Two-dimensional motion records:

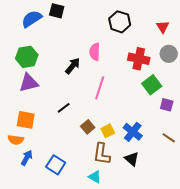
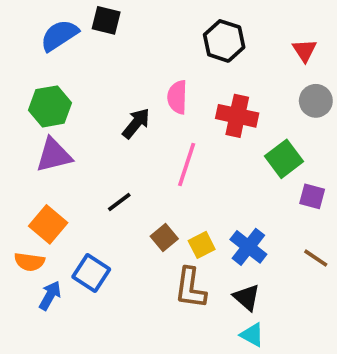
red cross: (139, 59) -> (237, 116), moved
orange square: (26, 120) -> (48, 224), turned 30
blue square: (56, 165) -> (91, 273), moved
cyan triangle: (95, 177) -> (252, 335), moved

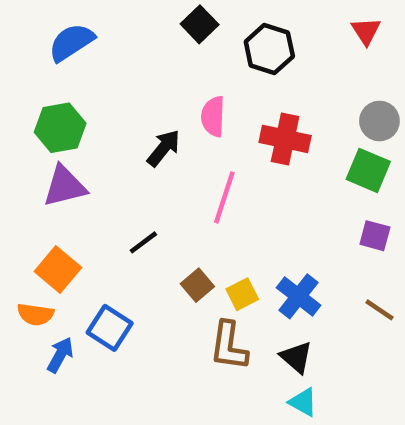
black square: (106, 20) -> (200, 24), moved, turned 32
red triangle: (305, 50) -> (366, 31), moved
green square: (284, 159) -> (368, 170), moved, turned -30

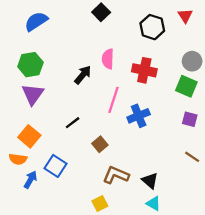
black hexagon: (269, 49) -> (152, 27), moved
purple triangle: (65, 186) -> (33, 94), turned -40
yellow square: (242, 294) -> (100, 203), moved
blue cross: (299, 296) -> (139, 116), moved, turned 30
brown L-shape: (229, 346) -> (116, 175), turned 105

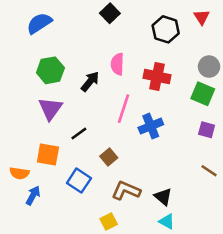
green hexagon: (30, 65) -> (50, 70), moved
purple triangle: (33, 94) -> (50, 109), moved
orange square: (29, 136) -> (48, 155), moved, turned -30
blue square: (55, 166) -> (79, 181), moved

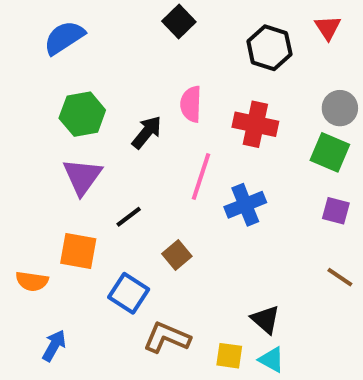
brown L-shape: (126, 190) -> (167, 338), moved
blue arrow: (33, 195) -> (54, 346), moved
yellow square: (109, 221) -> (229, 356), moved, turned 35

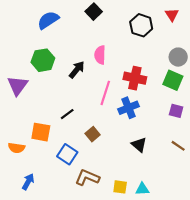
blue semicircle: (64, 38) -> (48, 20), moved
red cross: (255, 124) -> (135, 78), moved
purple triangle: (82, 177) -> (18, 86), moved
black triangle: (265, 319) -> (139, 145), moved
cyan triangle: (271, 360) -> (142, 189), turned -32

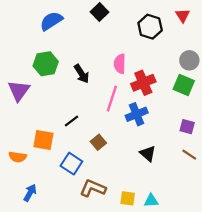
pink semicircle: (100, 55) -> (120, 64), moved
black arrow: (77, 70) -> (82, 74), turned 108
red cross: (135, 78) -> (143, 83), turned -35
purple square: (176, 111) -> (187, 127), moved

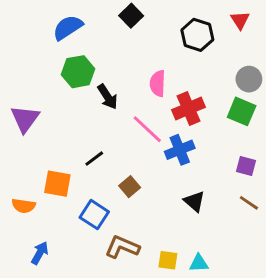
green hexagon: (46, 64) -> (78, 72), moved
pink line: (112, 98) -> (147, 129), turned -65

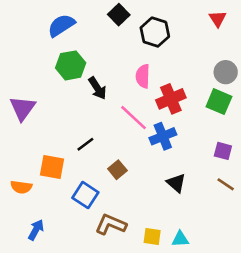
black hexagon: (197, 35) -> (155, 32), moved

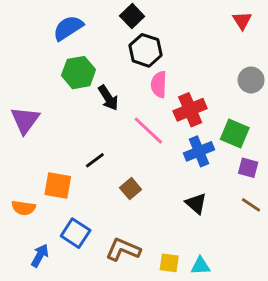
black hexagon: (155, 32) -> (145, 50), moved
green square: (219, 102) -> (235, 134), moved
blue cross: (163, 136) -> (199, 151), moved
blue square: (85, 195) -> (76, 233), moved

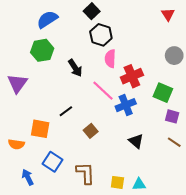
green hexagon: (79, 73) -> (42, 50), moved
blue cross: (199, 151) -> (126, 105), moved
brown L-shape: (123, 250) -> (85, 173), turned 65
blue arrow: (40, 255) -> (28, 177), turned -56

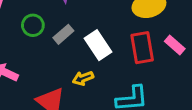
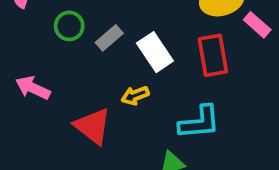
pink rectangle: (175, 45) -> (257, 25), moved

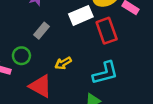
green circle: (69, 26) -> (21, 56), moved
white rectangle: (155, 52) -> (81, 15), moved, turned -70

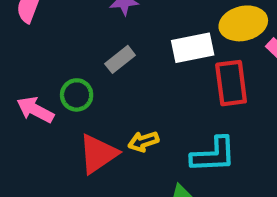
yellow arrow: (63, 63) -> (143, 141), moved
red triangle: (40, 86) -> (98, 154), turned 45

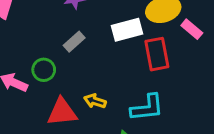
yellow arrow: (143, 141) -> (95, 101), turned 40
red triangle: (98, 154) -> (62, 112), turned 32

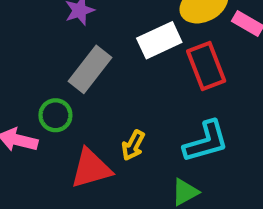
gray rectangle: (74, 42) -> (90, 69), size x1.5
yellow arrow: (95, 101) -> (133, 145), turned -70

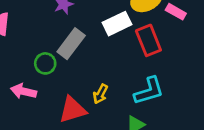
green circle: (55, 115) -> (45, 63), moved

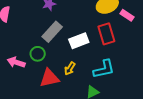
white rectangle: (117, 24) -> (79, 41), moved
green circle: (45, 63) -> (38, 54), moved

EXERCISE: Output the data above exactly, excluding images.

REPLY TO THE EXERCISE:
red cross: (139, 59) -> (237, 116), moved
orange square: (26, 120) -> (48, 224), turned 30
blue square: (56, 165) -> (91, 273), moved
cyan triangle: (95, 177) -> (252, 335), moved

black square: (106, 20) -> (200, 24), moved, turned 32
red triangle: (305, 50) -> (366, 31), moved
green square: (284, 159) -> (368, 170), moved, turned -30

black hexagon: (269, 49) -> (152, 27), moved
purple triangle: (65, 186) -> (33, 94), turned -40
yellow square: (242, 294) -> (100, 203), moved
blue cross: (299, 296) -> (139, 116), moved, turned 30
brown L-shape: (229, 346) -> (116, 175), turned 105

green hexagon: (30, 65) -> (50, 70), moved
purple triangle: (33, 94) -> (50, 109), moved
orange square: (29, 136) -> (48, 155), moved, turned -30
blue square: (55, 166) -> (79, 181), moved

brown L-shape: (126, 190) -> (167, 338), moved
blue arrow: (33, 195) -> (54, 346), moved
yellow square: (109, 221) -> (229, 356), moved, turned 35

blue semicircle: (64, 38) -> (48, 20), moved
red cross: (255, 124) -> (135, 78), moved
purple triangle: (82, 177) -> (18, 86), moved
black triangle: (265, 319) -> (139, 145), moved
cyan triangle: (271, 360) -> (142, 189), turned -32

pink semicircle: (100, 55) -> (120, 64), moved
black arrow: (77, 70) -> (82, 74), turned 108
red cross: (135, 78) -> (143, 83), turned -35
purple square: (176, 111) -> (187, 127), moved

green hexagon: (46, 64) -> (78, 72), moved
pink line: (112, 98) -> (147, 129), turned -65

black hexagon: (197, 35) -> (155, 32), moved

black hexagon: (155, 32) -> (145, 50), moved
green square: (219, 102) -> (235, 134), moved
blue cross: (163, 136) -> (199, 151), moved
blue square: (85, 195) -> (76, 233), moved

green hexagon: (79, 73) -> (42, 50), moved
blue cross: (199, 151) -> (126, 105), moved
brown L-shape: (123, 250) -> (85, 173), turned 65
blue arrow: (40, 255) -> (28, 177), turned -56

pink rectangle: (175, 45) -> (257, 25), moved

green circle: (69, 26) -> (21, 56), moved
white rectangle: (155, 52) -> (81, 15), moved, turned -70

yellow arrow: (63, 63) -> (143, 141), moved
red triangle: (40, 86) -> (98, 154), turned 45

yellow arrow: (143, 141) -> (95, 101), turned 40
red triangle: (98, 154) -> (62, 112), turned 32

gray rectangle: (74, 42) -> (90, 69), size x1.5
yellow arrow: (95, 101) -> (133, 145), turned -70

green circle: (55, 115) -> (45, 63), moved

white rectangle: (117, 24) -> (79, 41), moved
green circle: (45, 63) -> (38, 54), moved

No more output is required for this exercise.